### Your instructions:
With the pictures removed, write out the data below exactly.

### The data:

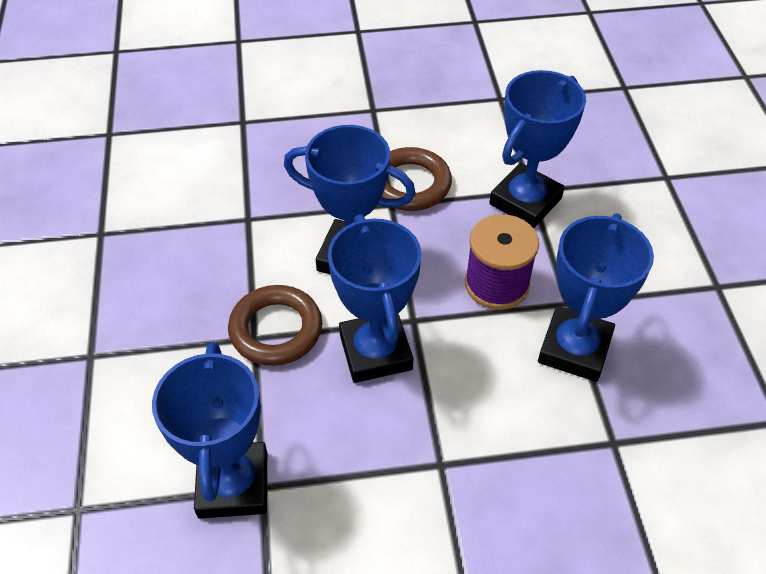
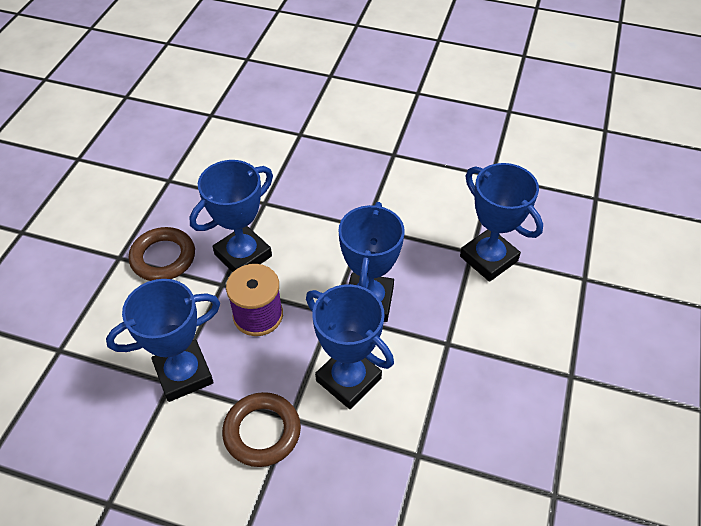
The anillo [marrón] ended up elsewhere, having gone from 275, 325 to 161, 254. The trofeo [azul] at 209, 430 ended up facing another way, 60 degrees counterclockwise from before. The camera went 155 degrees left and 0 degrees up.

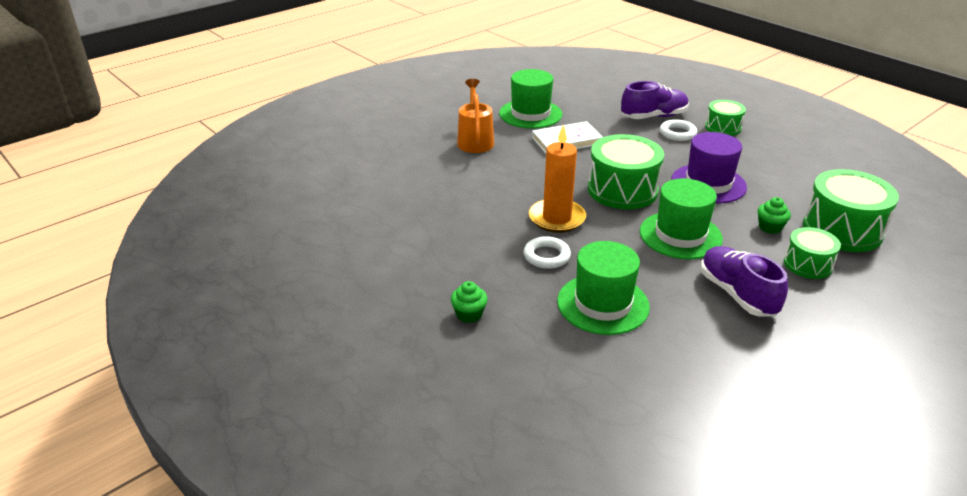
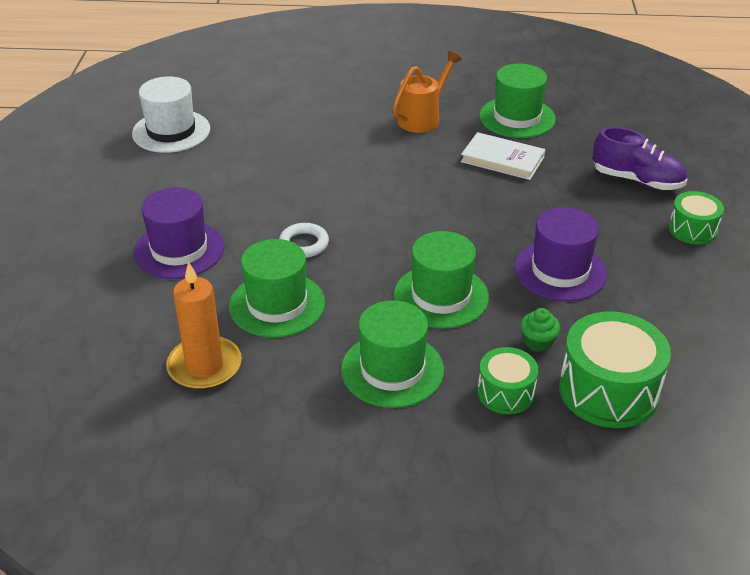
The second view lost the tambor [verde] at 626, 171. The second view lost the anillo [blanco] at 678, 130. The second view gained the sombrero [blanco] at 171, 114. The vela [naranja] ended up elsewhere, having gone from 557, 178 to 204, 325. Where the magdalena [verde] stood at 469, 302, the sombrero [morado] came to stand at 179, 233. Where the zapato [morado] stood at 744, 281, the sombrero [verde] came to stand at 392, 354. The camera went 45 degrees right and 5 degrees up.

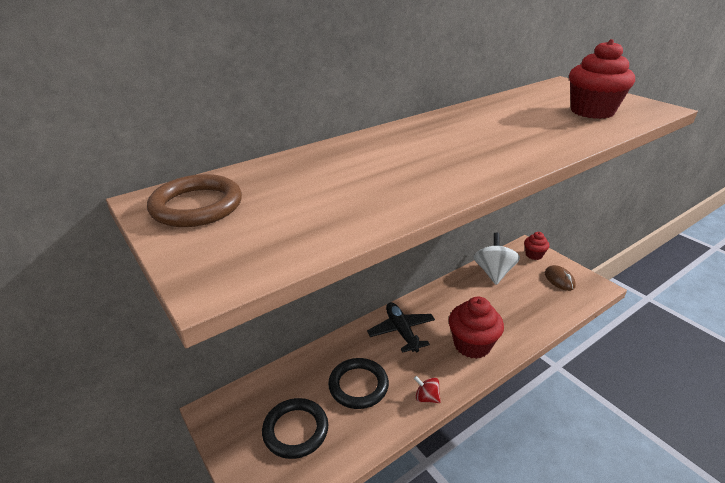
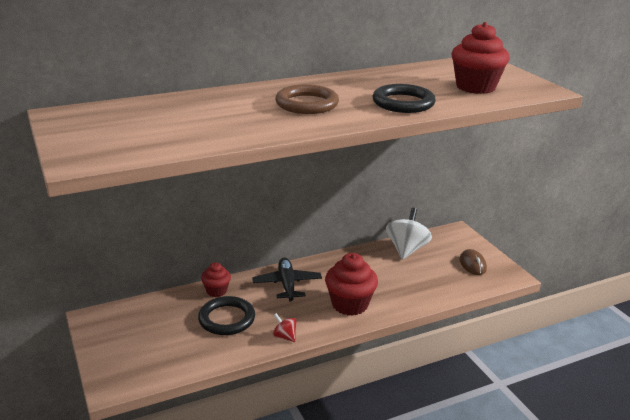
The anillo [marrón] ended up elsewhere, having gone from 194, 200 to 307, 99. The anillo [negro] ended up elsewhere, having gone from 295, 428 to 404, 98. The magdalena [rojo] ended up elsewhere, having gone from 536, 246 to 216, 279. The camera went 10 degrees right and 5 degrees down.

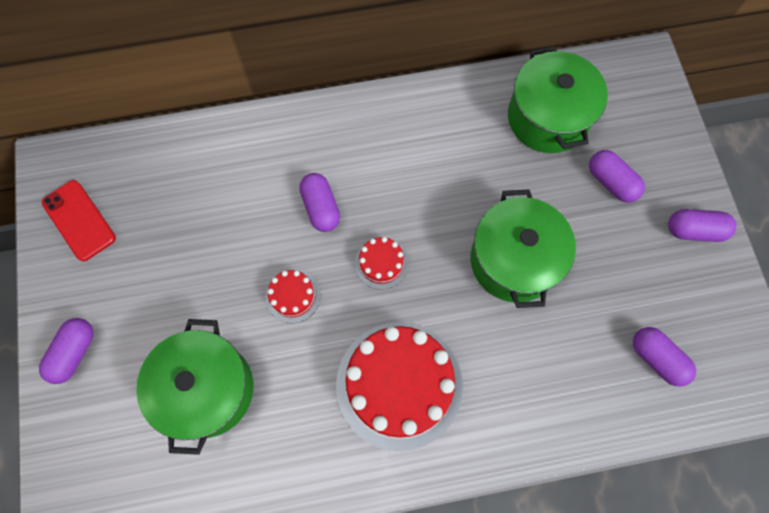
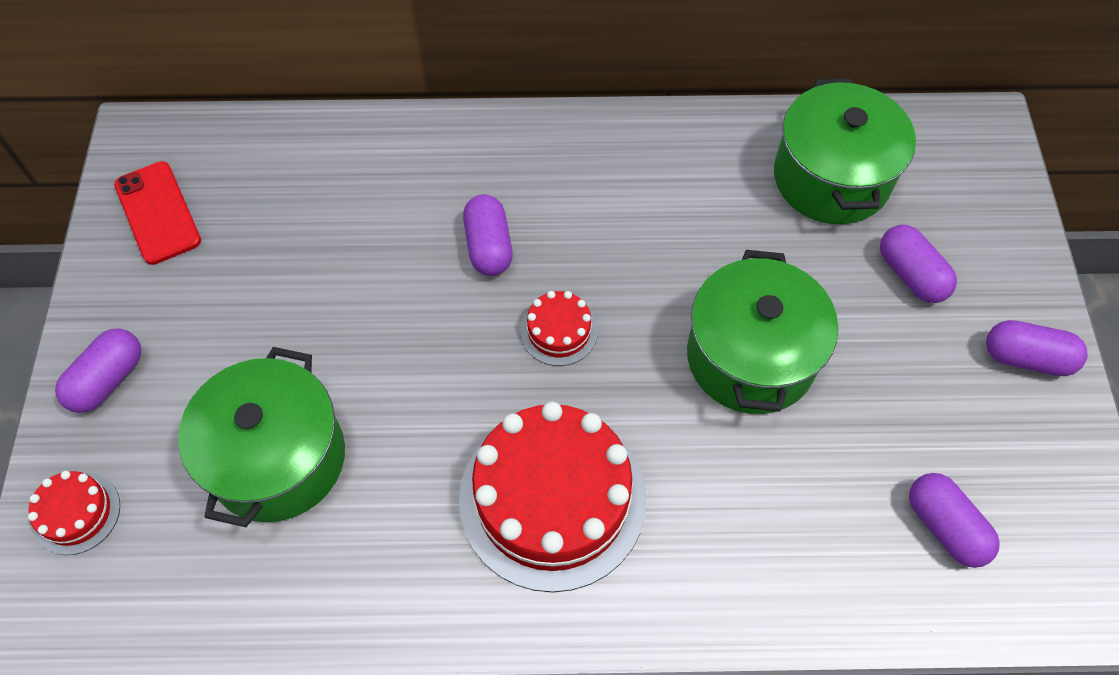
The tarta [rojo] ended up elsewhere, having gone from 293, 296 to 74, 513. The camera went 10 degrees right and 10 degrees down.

### Solved exercise:
The anillo [marrón] ended up elsewhere, having gone from 275, 325 to 161, 254. The trofeo [azul] at 209, 430 ended up facing another way, 60 degrees counterclockwise from before. The camera went 155 degrees left and 0 degrees up.

The second view lost the tambor [verde] at 626, 171. The second view lost the anillo [blanco] at 678, 130. The second view gained the sombrero [blanco] at 171, 114. The vela [naranja] ended up elsewhere, having gone from 557, 178 to 204, 325. Where the magdalena [verde] stood at 469, 302, the sombrero [morado] came to stand at 179, 233. Where the zapato [morado] stood at 744, 281, the sombrero [verde] came to stand at 392, 354. The camera went 45 degrees right and 5 degrees up.

The anillo [marrón] ended up elsewhere, having gone from 194, 200 to 307, 99. The anillo [negro] ended up elsewhere, having gone from 295, 428 to 404, 98. The magdalena [rojo] ended up elsewhere, having gone from 536, 246 to 216, 279. The camera went 10 degrees right and 5 degrees down.

The tarta [rojo] ended up elsewhere, having gone from 293, 296 to 74, 513. The camera went 10 degrees right and 10 degrees down.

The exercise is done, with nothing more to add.